• [WORK ITEM]: Report how many lines below contain the word "PIXELS". Give only the number.

• [DATA IN THIS EXERCISE]:
*** Begin section ***

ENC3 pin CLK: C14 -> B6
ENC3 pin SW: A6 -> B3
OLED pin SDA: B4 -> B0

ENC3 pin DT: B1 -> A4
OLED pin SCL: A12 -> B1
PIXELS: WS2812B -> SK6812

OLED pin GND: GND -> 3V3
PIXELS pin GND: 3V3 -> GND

*** End section ***
*** Begin section ***

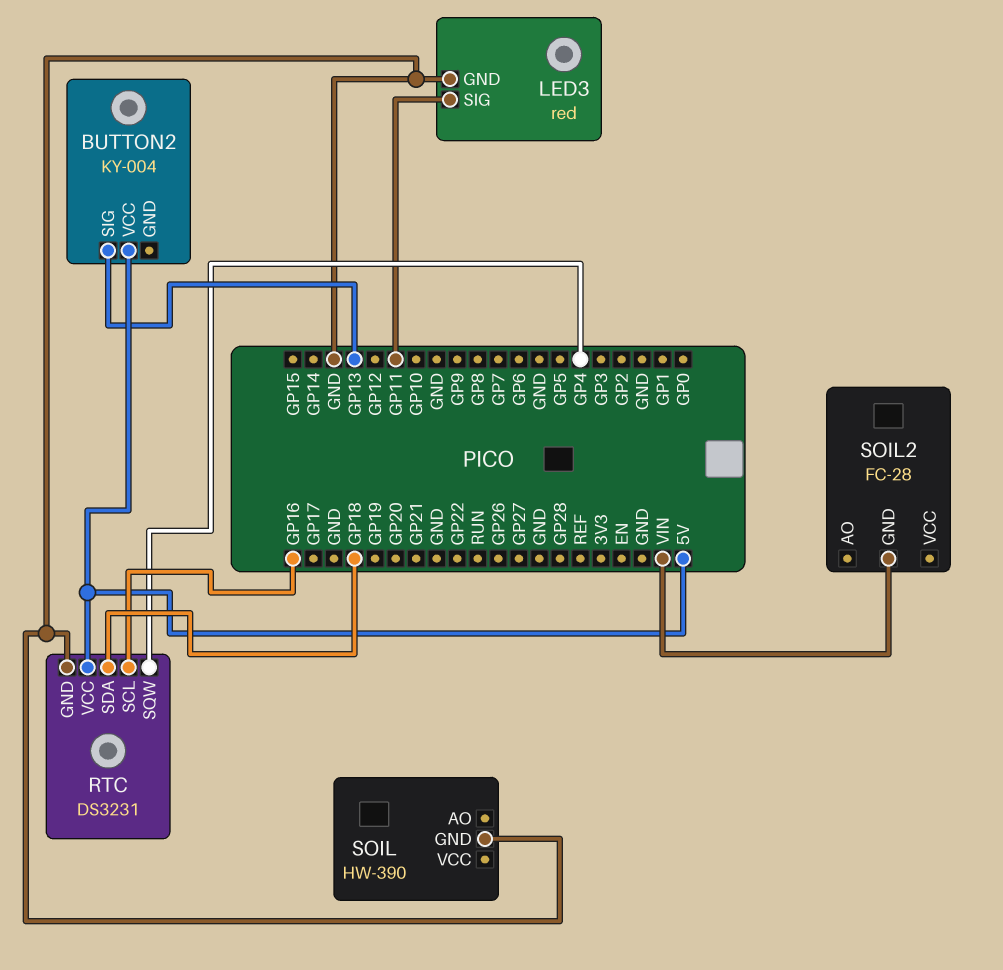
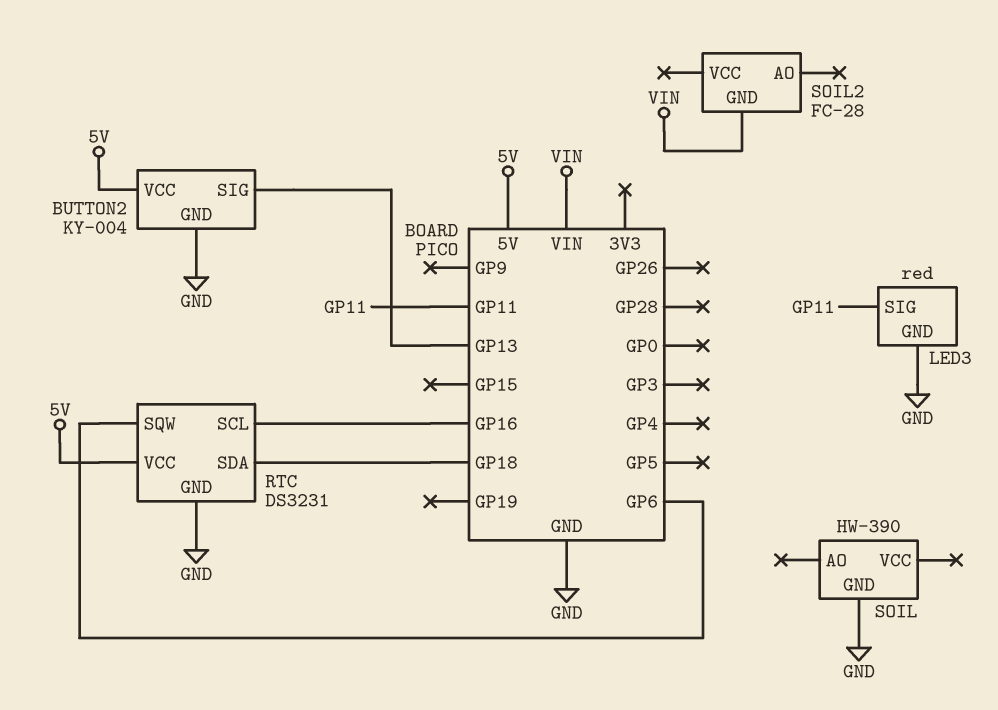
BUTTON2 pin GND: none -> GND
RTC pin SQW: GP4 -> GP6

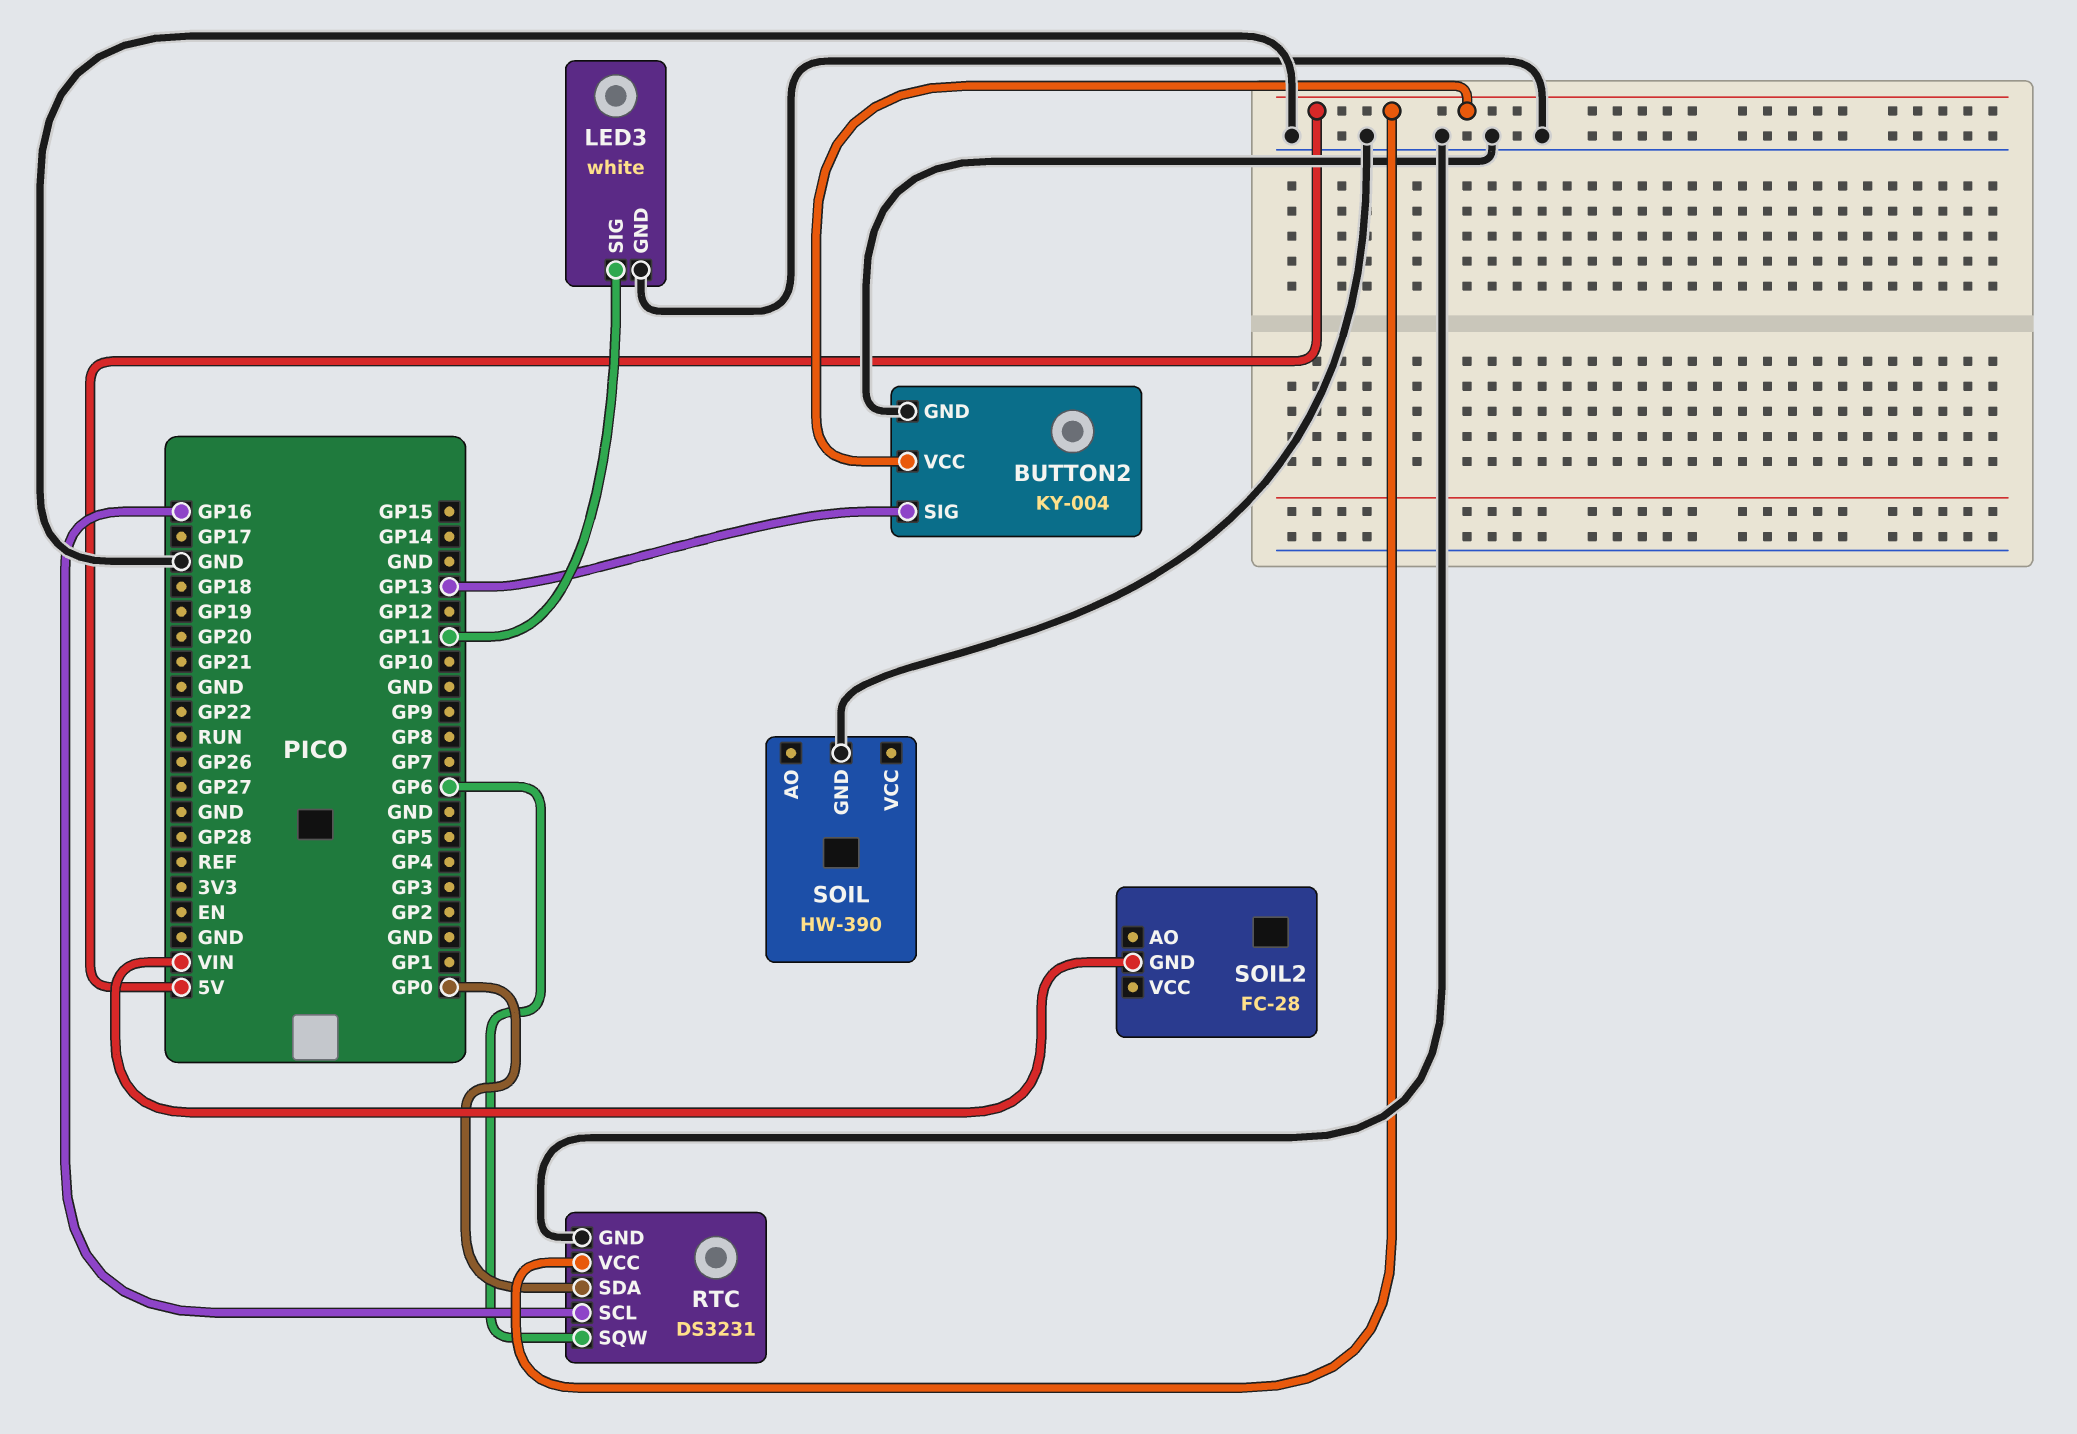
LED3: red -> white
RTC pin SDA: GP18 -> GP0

*** End section ***
*** Begin section ***

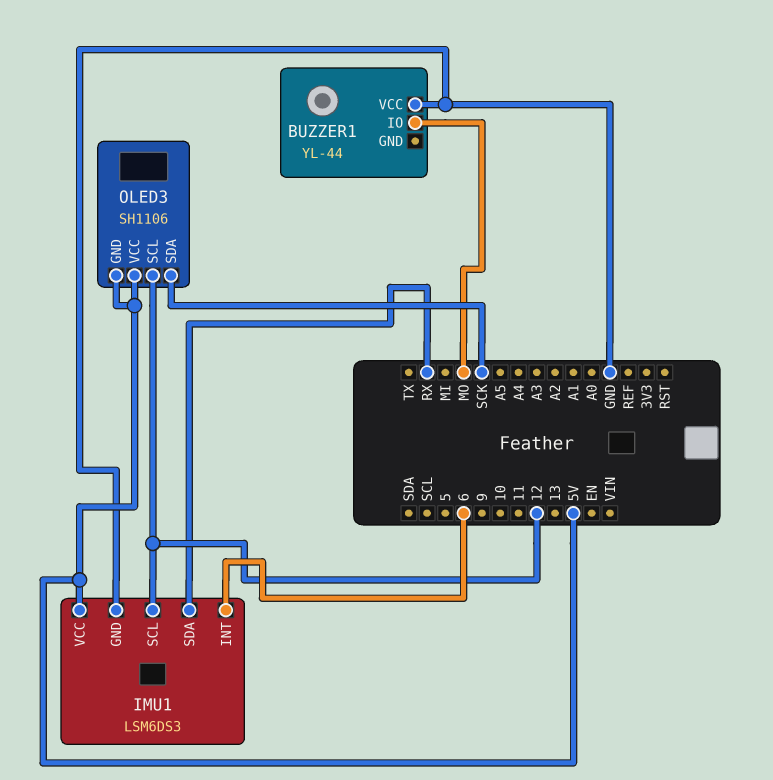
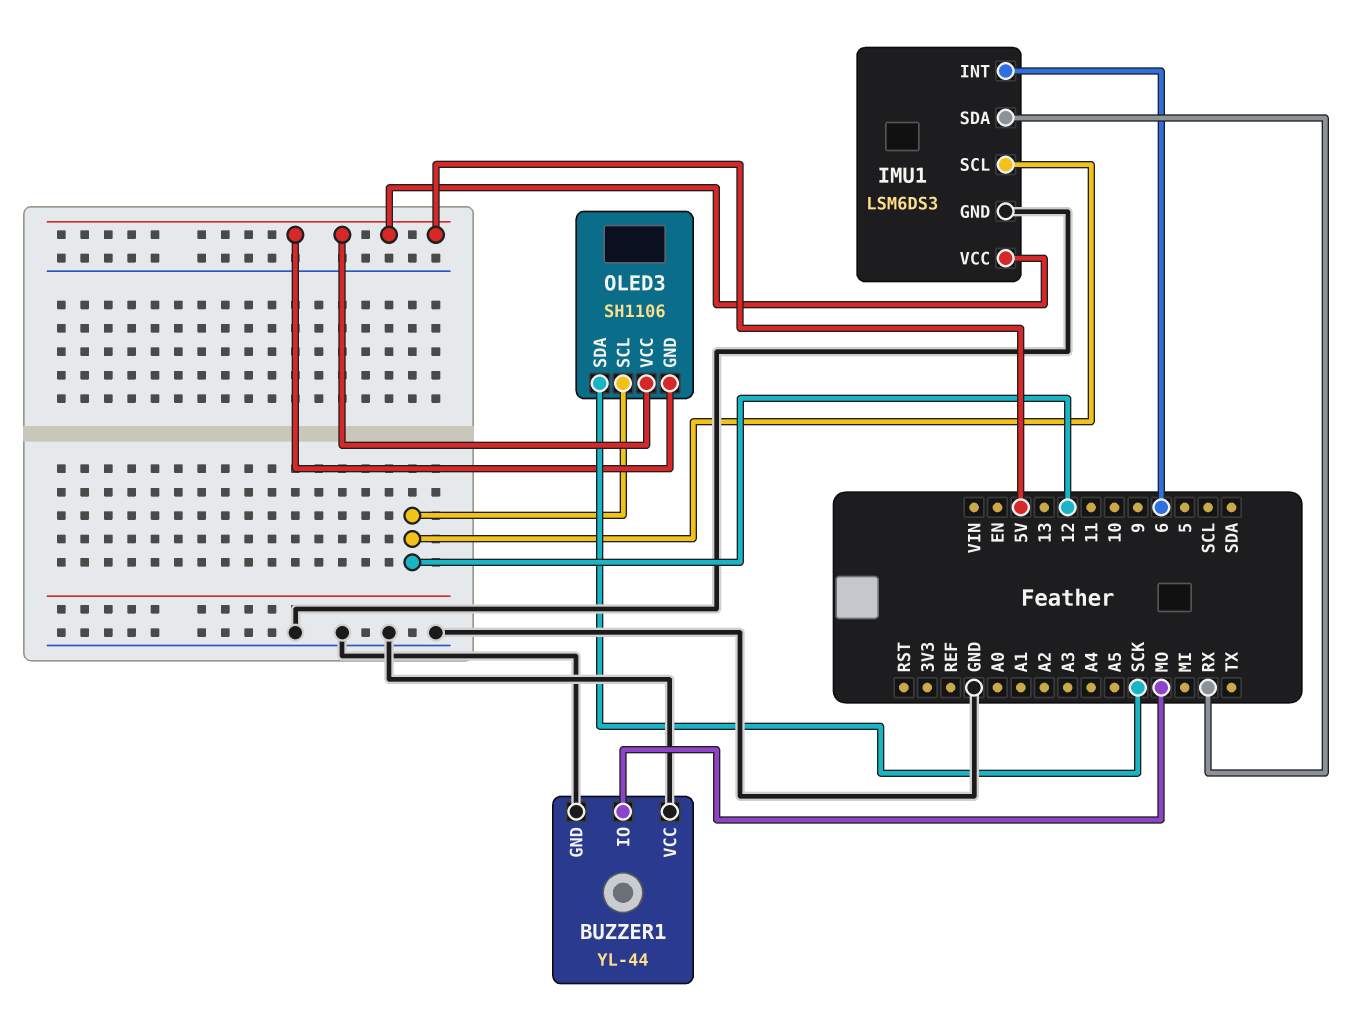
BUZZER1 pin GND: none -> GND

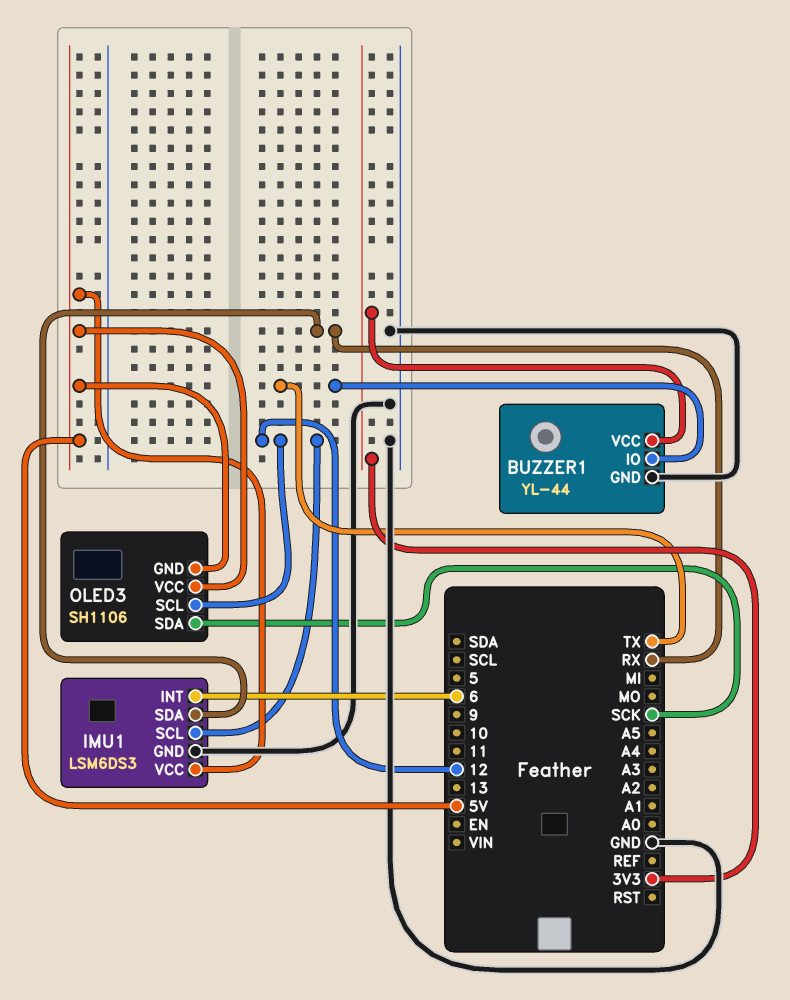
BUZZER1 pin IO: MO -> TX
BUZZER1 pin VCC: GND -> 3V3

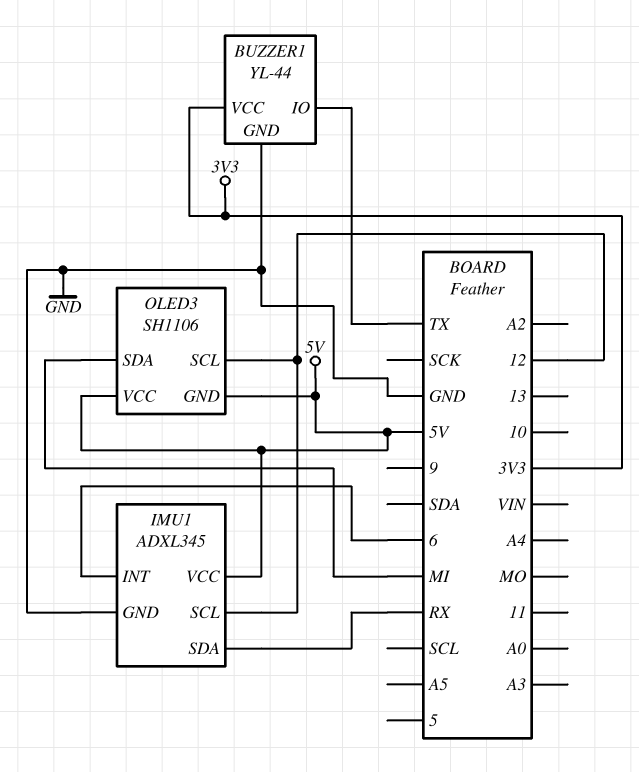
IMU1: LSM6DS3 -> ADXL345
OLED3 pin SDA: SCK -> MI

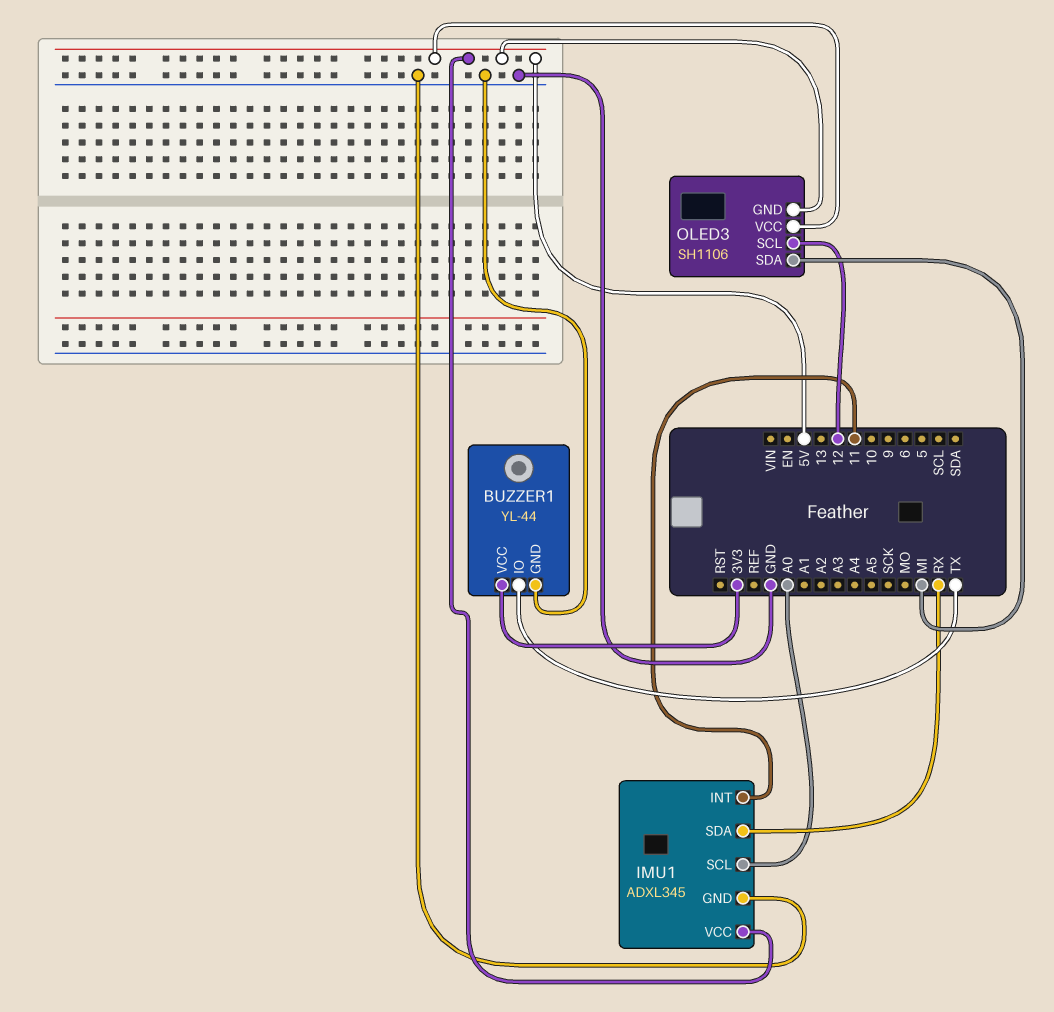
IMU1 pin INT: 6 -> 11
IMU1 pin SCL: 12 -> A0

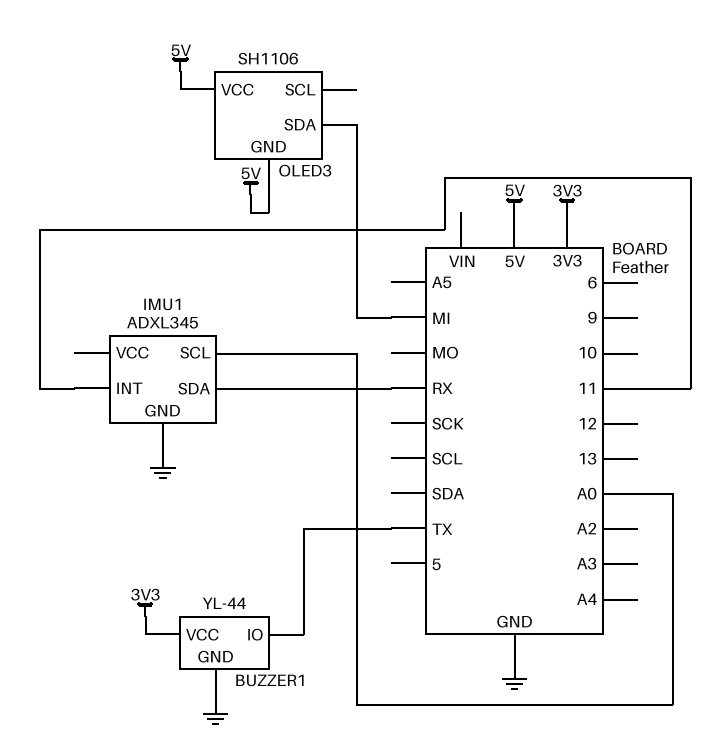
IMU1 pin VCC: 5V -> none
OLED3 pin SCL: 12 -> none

*** End section ***

• [RESULT OF THIS EXERCISE]: 2